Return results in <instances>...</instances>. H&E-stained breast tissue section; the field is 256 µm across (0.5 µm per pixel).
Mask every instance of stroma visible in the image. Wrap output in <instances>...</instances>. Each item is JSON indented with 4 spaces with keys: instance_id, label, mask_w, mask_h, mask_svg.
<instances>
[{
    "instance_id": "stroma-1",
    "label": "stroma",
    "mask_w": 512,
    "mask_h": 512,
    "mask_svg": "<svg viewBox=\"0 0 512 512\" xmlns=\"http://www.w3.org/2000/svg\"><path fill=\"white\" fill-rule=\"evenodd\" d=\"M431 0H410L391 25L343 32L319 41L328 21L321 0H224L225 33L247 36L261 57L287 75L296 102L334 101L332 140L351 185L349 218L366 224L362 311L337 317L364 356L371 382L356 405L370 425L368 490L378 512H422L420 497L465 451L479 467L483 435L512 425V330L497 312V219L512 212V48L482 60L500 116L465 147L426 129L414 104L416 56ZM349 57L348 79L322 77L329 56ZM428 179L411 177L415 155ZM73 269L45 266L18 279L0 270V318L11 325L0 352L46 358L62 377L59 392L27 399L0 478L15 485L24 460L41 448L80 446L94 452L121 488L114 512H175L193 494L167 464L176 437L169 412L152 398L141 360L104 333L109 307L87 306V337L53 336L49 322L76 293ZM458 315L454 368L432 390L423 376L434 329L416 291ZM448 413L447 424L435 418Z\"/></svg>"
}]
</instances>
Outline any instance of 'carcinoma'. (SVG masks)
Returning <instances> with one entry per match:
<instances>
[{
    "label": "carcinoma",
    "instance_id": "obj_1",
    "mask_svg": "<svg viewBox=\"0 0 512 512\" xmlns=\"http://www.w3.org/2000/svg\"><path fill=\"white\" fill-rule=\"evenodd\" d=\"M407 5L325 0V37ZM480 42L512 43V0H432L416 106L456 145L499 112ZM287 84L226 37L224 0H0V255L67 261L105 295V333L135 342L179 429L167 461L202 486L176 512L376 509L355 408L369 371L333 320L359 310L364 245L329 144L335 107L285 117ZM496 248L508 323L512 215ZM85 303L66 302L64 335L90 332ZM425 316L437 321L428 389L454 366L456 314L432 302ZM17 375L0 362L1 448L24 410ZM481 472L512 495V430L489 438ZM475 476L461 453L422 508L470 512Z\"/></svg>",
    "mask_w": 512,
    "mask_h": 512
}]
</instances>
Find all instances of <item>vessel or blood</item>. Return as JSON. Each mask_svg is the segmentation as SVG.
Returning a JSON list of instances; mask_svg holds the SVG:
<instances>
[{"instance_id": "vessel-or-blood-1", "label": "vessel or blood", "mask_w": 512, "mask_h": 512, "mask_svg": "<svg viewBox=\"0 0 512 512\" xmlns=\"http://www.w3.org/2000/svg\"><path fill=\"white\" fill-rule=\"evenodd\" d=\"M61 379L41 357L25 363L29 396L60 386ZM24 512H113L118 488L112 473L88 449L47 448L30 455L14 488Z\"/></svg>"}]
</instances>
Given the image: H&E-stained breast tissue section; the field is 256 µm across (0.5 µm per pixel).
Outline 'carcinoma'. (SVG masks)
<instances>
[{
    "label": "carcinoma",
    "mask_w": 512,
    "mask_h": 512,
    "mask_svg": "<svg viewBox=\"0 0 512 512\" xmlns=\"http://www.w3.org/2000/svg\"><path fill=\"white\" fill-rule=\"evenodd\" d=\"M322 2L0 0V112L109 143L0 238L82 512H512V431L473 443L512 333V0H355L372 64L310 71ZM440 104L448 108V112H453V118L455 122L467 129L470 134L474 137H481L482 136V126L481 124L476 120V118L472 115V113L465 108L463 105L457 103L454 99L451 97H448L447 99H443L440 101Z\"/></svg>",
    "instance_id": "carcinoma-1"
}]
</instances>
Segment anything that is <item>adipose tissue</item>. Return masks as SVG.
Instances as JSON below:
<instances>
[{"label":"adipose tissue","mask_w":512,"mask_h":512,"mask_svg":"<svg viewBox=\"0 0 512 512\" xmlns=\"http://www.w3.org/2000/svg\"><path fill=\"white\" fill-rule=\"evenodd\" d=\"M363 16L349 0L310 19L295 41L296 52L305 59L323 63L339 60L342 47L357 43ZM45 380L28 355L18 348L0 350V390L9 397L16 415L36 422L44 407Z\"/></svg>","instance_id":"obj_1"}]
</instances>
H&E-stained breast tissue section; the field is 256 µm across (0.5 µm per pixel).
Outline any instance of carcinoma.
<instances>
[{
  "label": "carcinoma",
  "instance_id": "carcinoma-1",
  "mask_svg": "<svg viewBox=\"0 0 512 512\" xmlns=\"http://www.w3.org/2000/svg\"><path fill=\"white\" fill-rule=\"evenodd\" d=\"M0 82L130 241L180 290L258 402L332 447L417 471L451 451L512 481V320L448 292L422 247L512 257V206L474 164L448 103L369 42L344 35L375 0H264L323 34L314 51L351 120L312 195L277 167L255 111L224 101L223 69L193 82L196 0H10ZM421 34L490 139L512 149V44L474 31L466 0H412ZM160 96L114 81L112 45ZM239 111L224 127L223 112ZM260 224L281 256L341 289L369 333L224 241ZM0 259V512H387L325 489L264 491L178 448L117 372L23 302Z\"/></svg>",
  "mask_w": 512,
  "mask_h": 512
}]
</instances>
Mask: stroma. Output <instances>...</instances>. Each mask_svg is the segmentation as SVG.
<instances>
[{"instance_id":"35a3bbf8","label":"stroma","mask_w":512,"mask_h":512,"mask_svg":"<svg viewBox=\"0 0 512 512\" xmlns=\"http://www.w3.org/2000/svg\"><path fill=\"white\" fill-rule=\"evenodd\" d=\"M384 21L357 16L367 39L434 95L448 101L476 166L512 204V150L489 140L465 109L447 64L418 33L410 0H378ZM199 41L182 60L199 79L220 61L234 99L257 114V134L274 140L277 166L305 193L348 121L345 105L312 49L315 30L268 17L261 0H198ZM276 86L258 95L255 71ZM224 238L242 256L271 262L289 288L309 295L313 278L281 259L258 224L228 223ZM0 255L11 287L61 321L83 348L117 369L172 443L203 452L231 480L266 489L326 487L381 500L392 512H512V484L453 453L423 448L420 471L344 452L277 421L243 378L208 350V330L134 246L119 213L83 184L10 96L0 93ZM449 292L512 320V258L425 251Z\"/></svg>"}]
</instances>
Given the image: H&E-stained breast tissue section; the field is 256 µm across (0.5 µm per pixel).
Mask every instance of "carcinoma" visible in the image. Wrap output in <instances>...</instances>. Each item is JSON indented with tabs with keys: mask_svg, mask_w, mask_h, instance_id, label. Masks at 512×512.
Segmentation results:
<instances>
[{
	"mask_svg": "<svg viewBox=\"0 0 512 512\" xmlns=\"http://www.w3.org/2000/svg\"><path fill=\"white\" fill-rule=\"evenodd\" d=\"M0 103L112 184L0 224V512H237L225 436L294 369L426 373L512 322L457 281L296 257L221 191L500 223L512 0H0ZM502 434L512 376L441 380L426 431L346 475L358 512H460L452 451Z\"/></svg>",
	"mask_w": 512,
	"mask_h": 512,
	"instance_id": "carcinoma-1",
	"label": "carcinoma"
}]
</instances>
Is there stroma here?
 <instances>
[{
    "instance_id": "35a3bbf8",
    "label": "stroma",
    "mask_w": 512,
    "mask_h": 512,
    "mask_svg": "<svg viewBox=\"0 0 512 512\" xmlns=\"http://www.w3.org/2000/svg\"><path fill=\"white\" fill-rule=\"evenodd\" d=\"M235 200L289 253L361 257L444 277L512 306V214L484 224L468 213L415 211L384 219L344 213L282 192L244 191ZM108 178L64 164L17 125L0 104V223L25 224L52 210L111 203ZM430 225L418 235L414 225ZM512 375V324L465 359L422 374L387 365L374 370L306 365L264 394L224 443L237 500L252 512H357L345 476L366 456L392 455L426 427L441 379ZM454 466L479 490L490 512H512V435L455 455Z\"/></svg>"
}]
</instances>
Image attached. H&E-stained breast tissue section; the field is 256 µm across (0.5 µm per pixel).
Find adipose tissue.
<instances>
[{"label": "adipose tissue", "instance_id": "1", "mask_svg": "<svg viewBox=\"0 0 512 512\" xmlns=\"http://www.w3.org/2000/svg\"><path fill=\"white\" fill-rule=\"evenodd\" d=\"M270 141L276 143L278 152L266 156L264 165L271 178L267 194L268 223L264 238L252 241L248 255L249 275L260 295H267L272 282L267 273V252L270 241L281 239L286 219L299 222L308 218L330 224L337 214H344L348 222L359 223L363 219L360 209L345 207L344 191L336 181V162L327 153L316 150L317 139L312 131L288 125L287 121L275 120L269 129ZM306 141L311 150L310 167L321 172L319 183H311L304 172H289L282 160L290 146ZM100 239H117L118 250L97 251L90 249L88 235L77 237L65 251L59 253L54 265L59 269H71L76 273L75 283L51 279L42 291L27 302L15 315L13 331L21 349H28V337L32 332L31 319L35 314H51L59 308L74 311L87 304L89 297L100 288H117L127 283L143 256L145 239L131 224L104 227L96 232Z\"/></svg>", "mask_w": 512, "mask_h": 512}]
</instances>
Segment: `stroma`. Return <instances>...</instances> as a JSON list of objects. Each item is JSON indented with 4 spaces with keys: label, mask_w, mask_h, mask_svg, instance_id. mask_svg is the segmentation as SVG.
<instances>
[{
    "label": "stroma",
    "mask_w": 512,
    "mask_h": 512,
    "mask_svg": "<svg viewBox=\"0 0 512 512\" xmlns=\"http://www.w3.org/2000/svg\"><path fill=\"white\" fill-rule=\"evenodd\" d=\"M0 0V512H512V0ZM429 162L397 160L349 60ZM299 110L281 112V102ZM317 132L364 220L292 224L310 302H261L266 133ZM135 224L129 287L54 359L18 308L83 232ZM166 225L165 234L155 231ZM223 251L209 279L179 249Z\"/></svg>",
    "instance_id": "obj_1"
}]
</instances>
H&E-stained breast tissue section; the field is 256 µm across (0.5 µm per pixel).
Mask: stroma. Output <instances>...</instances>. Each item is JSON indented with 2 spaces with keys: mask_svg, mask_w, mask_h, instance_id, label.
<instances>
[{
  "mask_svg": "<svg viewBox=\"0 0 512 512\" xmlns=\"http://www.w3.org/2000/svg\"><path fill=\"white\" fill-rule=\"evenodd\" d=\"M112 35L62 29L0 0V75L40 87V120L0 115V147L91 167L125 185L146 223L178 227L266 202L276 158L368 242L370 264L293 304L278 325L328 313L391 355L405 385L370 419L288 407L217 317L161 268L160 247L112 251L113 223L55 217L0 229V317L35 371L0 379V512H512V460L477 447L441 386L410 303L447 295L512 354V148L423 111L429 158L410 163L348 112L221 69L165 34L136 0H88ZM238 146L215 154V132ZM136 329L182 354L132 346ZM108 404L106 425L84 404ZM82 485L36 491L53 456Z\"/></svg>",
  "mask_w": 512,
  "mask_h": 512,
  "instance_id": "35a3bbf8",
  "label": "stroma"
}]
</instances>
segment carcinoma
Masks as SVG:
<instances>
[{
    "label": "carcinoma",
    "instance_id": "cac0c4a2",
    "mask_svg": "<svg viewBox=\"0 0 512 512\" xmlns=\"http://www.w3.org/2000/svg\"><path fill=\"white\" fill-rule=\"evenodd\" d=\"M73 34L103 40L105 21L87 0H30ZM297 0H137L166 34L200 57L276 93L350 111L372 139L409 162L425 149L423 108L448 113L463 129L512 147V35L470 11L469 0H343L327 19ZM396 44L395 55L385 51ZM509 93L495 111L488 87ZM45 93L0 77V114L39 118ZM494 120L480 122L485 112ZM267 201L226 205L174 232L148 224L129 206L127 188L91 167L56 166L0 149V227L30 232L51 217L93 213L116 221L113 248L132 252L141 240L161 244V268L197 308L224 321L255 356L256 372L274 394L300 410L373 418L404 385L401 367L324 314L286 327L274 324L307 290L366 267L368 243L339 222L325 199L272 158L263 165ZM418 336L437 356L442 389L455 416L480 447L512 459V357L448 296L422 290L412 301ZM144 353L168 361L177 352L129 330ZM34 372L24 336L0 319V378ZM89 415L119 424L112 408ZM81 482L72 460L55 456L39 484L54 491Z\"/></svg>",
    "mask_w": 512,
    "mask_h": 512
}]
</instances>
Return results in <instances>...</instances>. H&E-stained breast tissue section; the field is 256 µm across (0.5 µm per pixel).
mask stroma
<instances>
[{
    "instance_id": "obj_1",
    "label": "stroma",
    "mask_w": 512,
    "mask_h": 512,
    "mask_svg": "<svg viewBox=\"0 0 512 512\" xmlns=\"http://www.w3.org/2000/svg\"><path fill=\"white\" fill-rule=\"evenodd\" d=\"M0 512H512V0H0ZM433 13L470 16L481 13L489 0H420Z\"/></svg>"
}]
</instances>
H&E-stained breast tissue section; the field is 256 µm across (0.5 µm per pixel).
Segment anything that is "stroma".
----------
Given instruction. Above are some lines. Repeat exactly, and only, those from the line that has "Is there stroma here?" through the line that has "Image attached. H&E-stained".

Reply to the exercise.
Is there stroma here?
 <instances>
[{
    "instance_id": "35a3bbf8",
    "label": "stroma",
    "mask_w": 512,
    "mask_h": 512,
    "mask_svg": "<svg viewBox=\"0 0 512 512\" xmlns=\"http://www.w3.org/2000/svg\"><path fill=\"white\" fill-rule=\"evenodd\" d=\"M235 200L289 253L361 257L444 277L512 306V214L484 224L468 213L415 211L384 219L344 213L282 192L244 191ZM108 178L64 164L17 125L0 104V223L25 224L52 210L111 203ZM430 225L418 235L414 225ZM512 375V324L465 359L422 374L387 365L374 370L306 365L264 394L224 443L237 500L252 512H357L345 476L366 456L392 455L426 427L441 379ZM454 466L479 490L490 512H512V435L455 455Z\"/></svg>"
}]
</instances>
Image attached. H&E-stained breast tissue section; the field is 256 µm across (0.5 µm per pixel).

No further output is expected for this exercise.